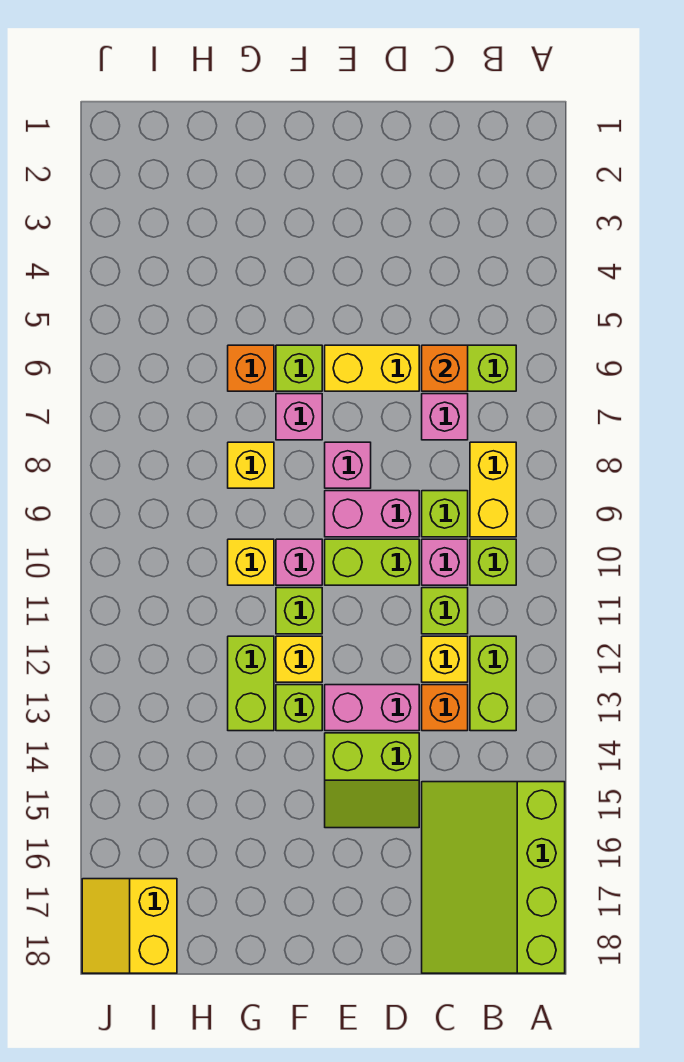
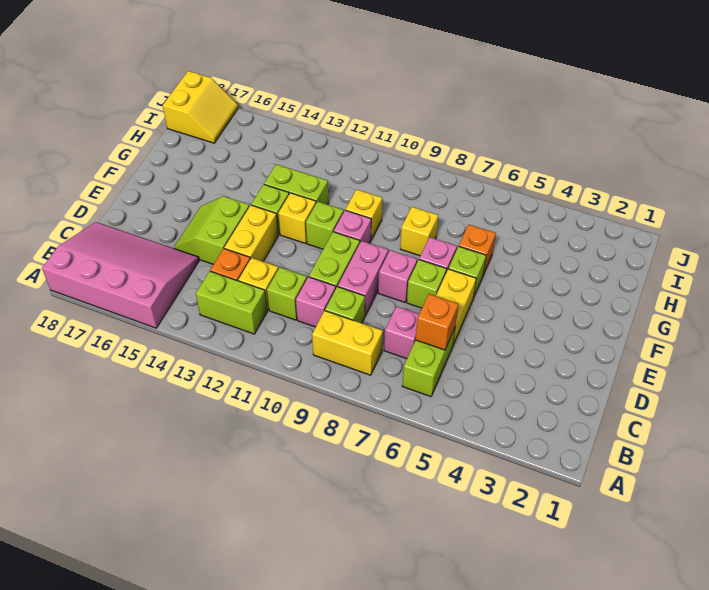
lime slope A15:C18 level 1 top A -> pink slope A15:C18 level 1 top A
lime brick B10 level 1 -> lime brick E7 level 1
pink brick D13:E13 level 1 -> yellow brick D13:E13 level 1
yellow slope I17:J18 level 1 top I -> yellow slope I17:J18 level 1 top 18

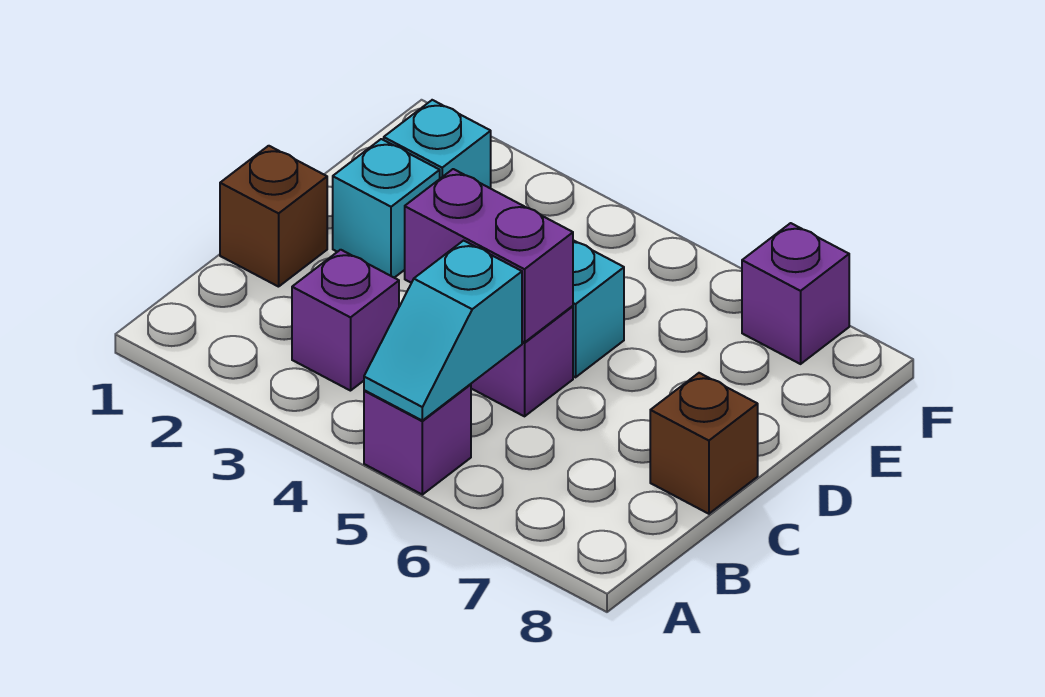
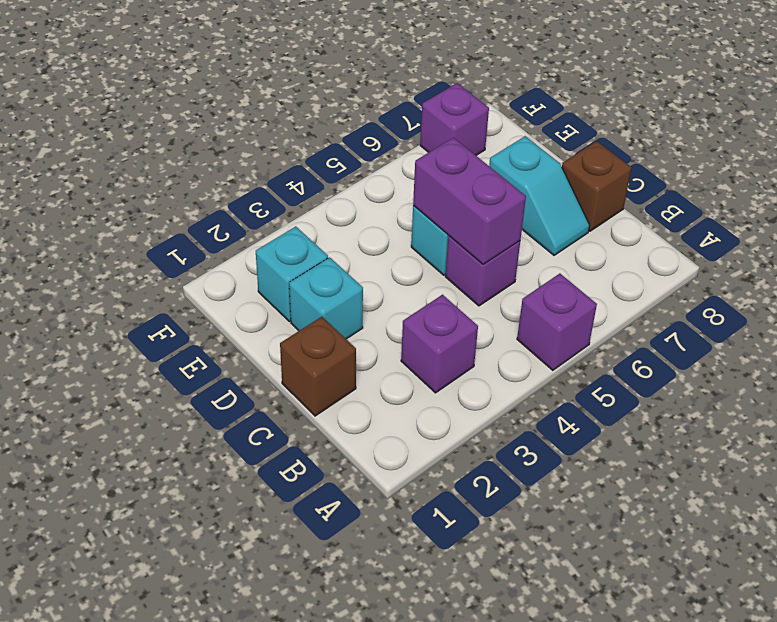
cyan slope A5:B5 level 2 top B -> cyan slope C7:D7 level 1 top D
purple brick C4:C5 level 2 -> purple brick C5:D5 level 2

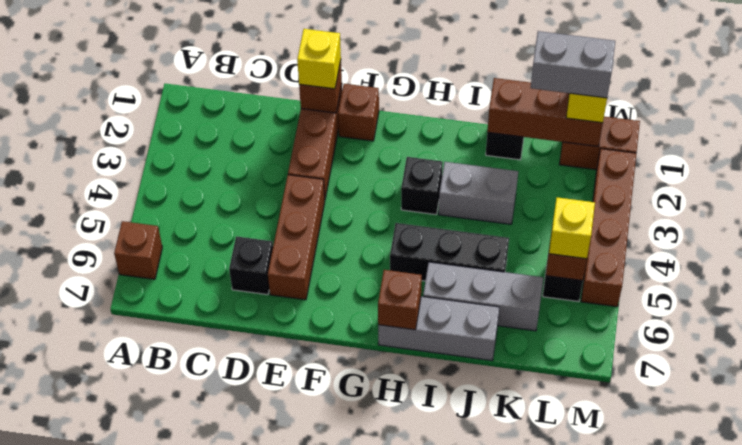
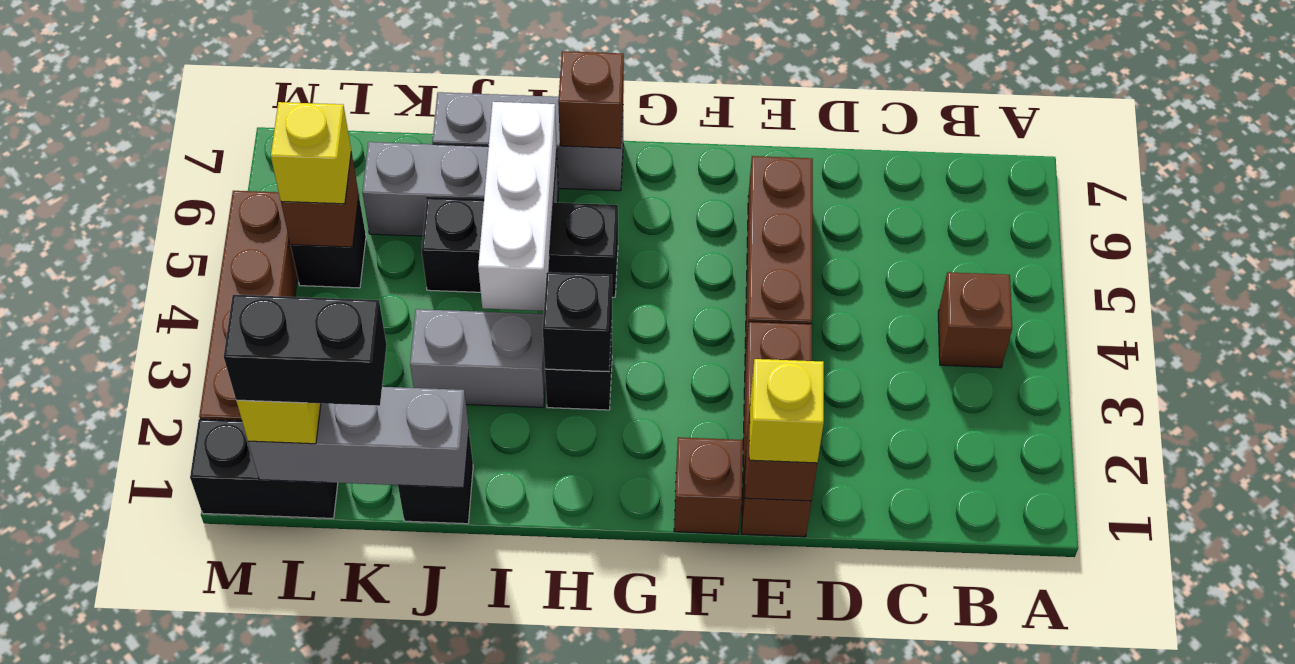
brown brick A6 level 1 -> brown brick B4 level 1
black brick D6 level 1 -> black brick H3 level 2
none -> white brick I4:I6 level 2
brown brick J1:L1 level 2 -> grey brick J1:L1 level 2
grey brick K1:L1 level 4 -> black brick K1:L1 level 4
brown brick L1:M1 level 1 -> black brick L1:M1 level 1

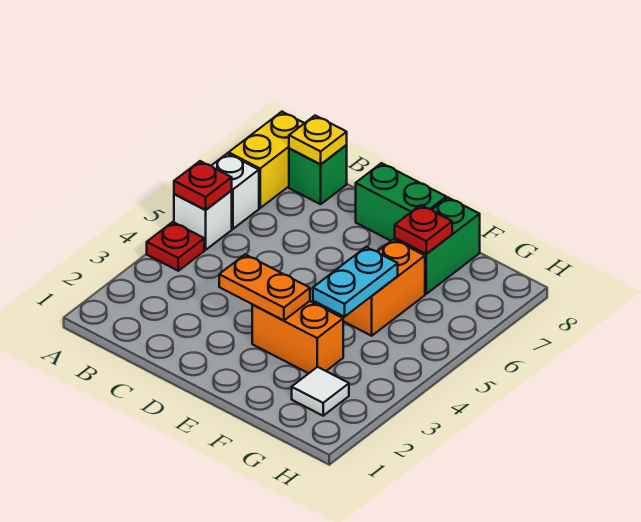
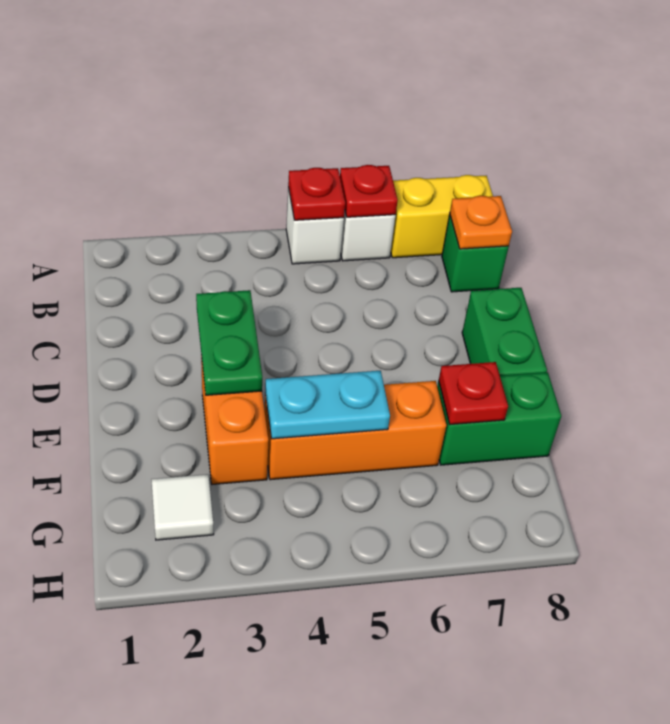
red plate A4 level 1 -> red plate A6 level 2
yellow plate B8 level 2 -> orange plate B8 level 2
orange plate D3:E3 level 2 -> green plate D3:E3 level 2
orange brick F5:F6 level 1 -> orange brick F4:F6 level 1

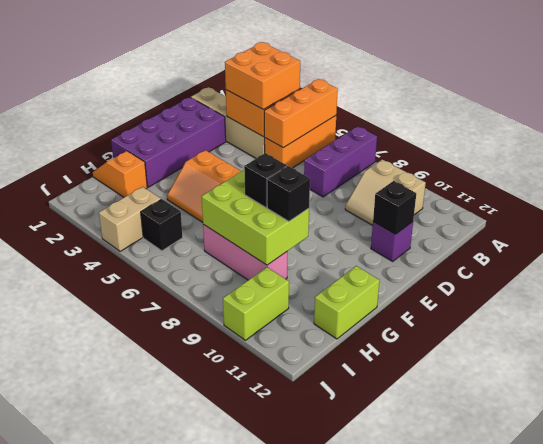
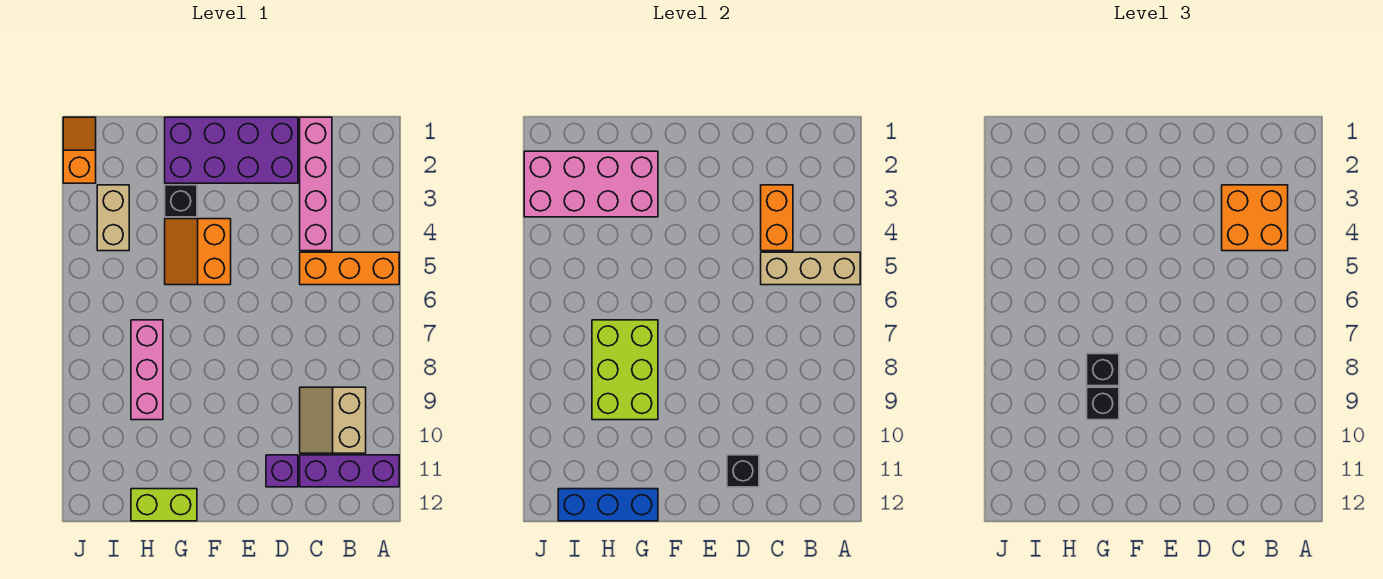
orange brick A5:C5 level 2 -> tan brick A5:C5 level 2
purple brick A7:C7 level 1 -> purple brick A11:C11 level 1
tan brick C1:C4 level 1 -> pink brick C1:C4 level 1
none -> pink brick G2:J3 level 2
none -> blue brick G12:I12 level 2
orange slope H1:H2 level 1 top 2 -> orange slope J1:J2 level 1 top 2
tan brick I4:J4 level 1 -> tan brick I3:I4 level 1
black brick I5 level 1 -> black brick G3 level 1
lime brick I10:J10 level 1 -> none

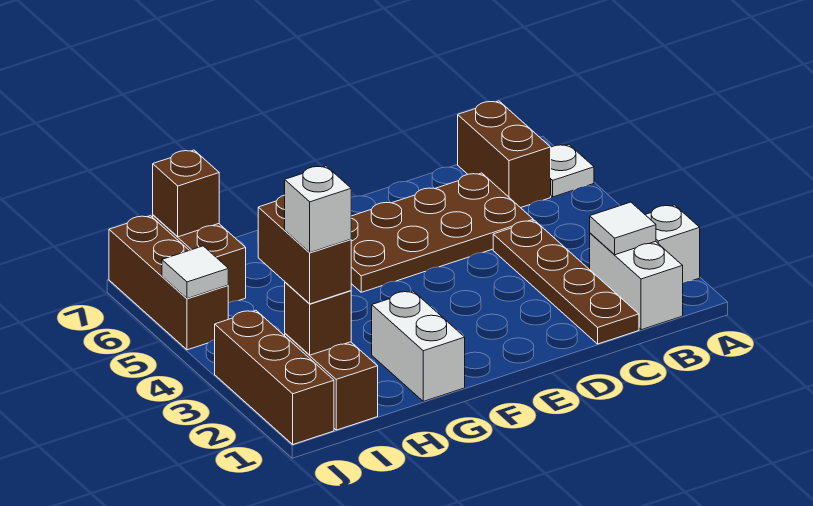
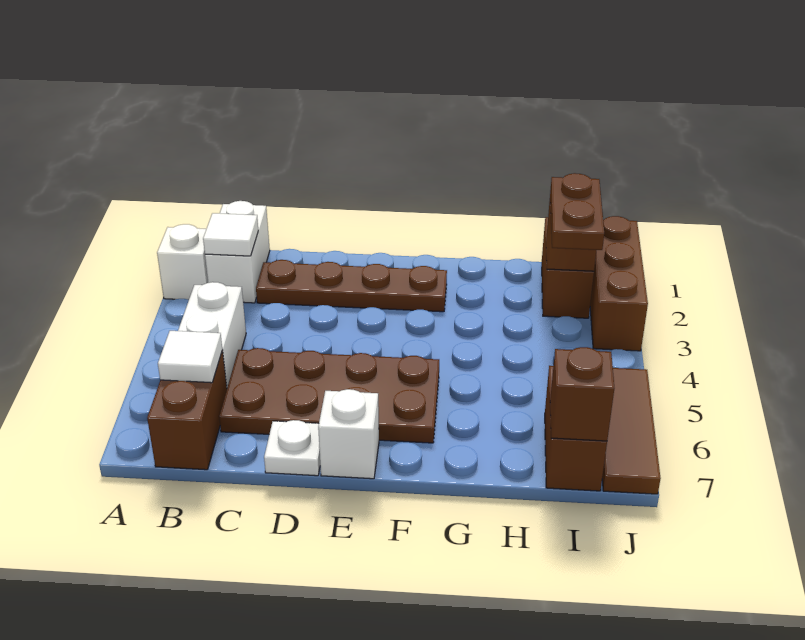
white plate A6 level 1 -> white plate D7 level 1
brown plate C1:C4 level 1 -> brown plate C2:F2 level 1
white brick G1:G2 level 1 -> white brick B4:B5 level 1
brown brick I2:I3 level 3 -> brown plate I2:I3 level 3
white brick I2 level 4 -> white brick E7 level 1
brown brick J5:J7 level 1 -> brown tile J5:J7 level 1
white tile J5 level 2 -> white tile B6 level 2

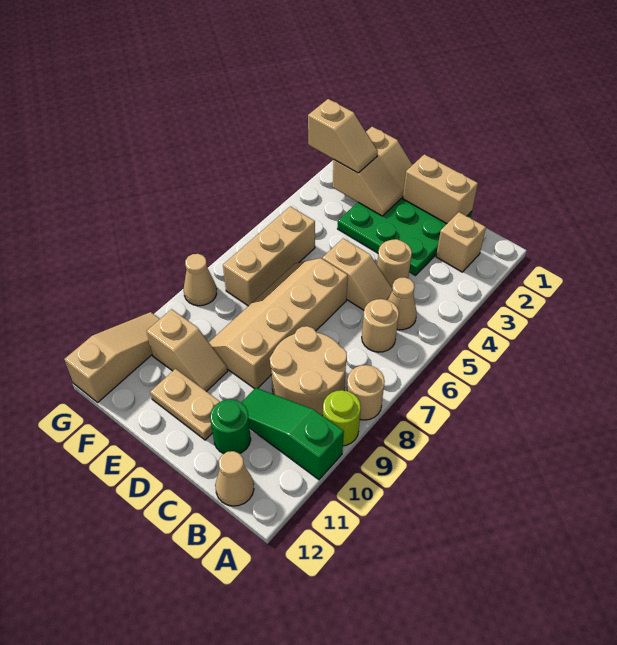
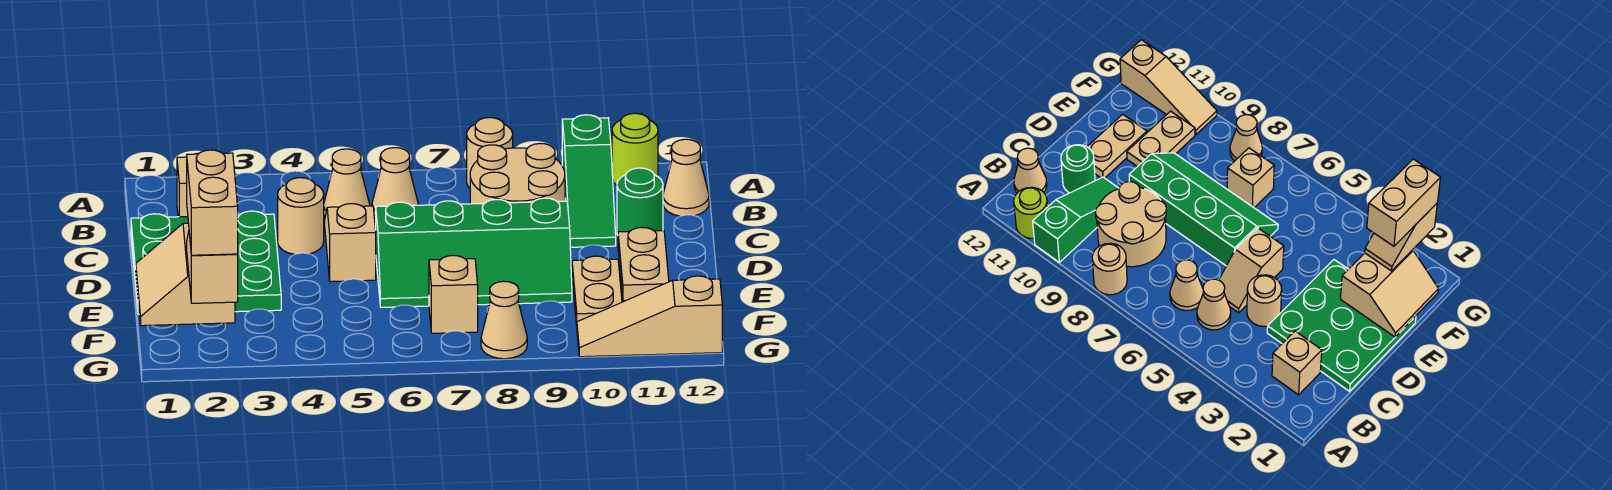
lime round brick A9 level 1 -> lime round brick A11 level 1
tan round brick B6 level 1 -> tan cone B6 level 1
tan brick C1:D1 level 2 -> tan brick F2:G2 level 4
tan slope D6:E9 level 1 top D -> green slope D6:E9 level 1 top D
tan slope E1:F2 level 2 top F -> tan slope E1:F2 level 2 top 2
tan slope E10:F10 level 1 top F -> tan plate E10:F10 level 1
tan brick F5:F7 level 1 -> tan brick F7 level 1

• **Work to be completed**
For each line above that contains "brown", make a copy.

• **Response to the task**
brown brick A6 level 1 -> brown brick B4 level 1
brown brick J1:L1 level 2 -> grey brick J1:L1 level 2
brown brick L1:M1 level 1 -> black brick L1:M1 level 1
brown plate C1:C4 level 1 -> brown plate C2:F2 level 1
brown brick I2:I3 level 3 -> brown plate I2:I3 level 3
brown brick J5:J7 level 1 -> brown tile J5:J7 level 1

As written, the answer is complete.